WHAT IS REQUIRED
The pictures stay out; everything else in the entries below must be returned exactly.
━━━━━━━━
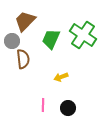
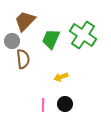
black circle: moved 3 px left, 4 px up
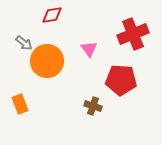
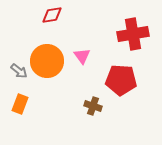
red cross: rotated 12 degrees clockwise
gray arrow: moved 5 px left, 28 px down
pink triangle: moved 7 px left, 7 px down
orange rectangle: rotated 42 degrees clockwise
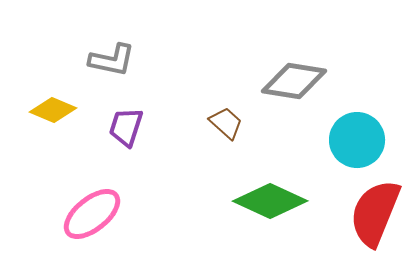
━━━━━━━━
WRITTEN ANSWER
black circle: moved 3 px left, 4 px up
red cross: rotated 12 degrees clockwise
gray arrow: moved 5 px left, 28 px down
pink triangle: moved 7 px left, 7 px down
orange rectangle: rotated 42 degrees clockwise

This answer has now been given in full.